[RECORD EXTRACTS — start]
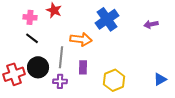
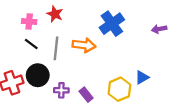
gray line: (61, 57) -> (56, 48), moved
purple rectangle: (83, 67) -> (86, 95), moved, turned -40
blue triangle: (160, 79) -> (142, 77), moved

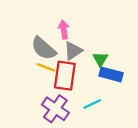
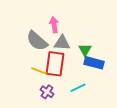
gray triangle: (73, 51) -> (62, 43), turned 36
yellow line: (46, 67) -> (39, 71), moved
purple cross: (55, 109) -> (47, 92), size x0.6

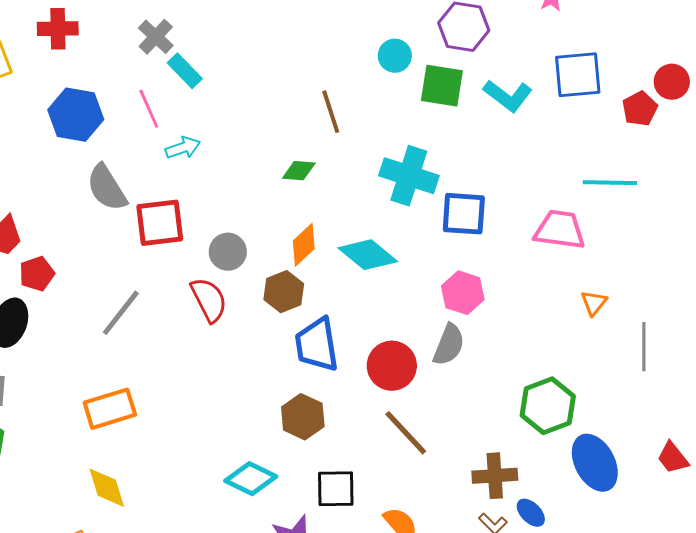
[RECORD EXTRACTS — finish]
-- WHAT IS EXPECTED --
Every line of the records above must reappear exactly, though the pictures must not.

-- SOLUTION FOR THIS EXERCISE --
gray line: (61, 57) -> (56, 48), moved
purple rectangle: (83, 67) -> (86, 95), moved, turned -40
blue triangle: (160, 79) -> (142, 77), moved

gray triangle: (73, 51) -> (62, 43), turned 36
yellow line: (46, 67) -> (39, 71), moved
purple cross: (55, 109) -> (47, 92), size x0.6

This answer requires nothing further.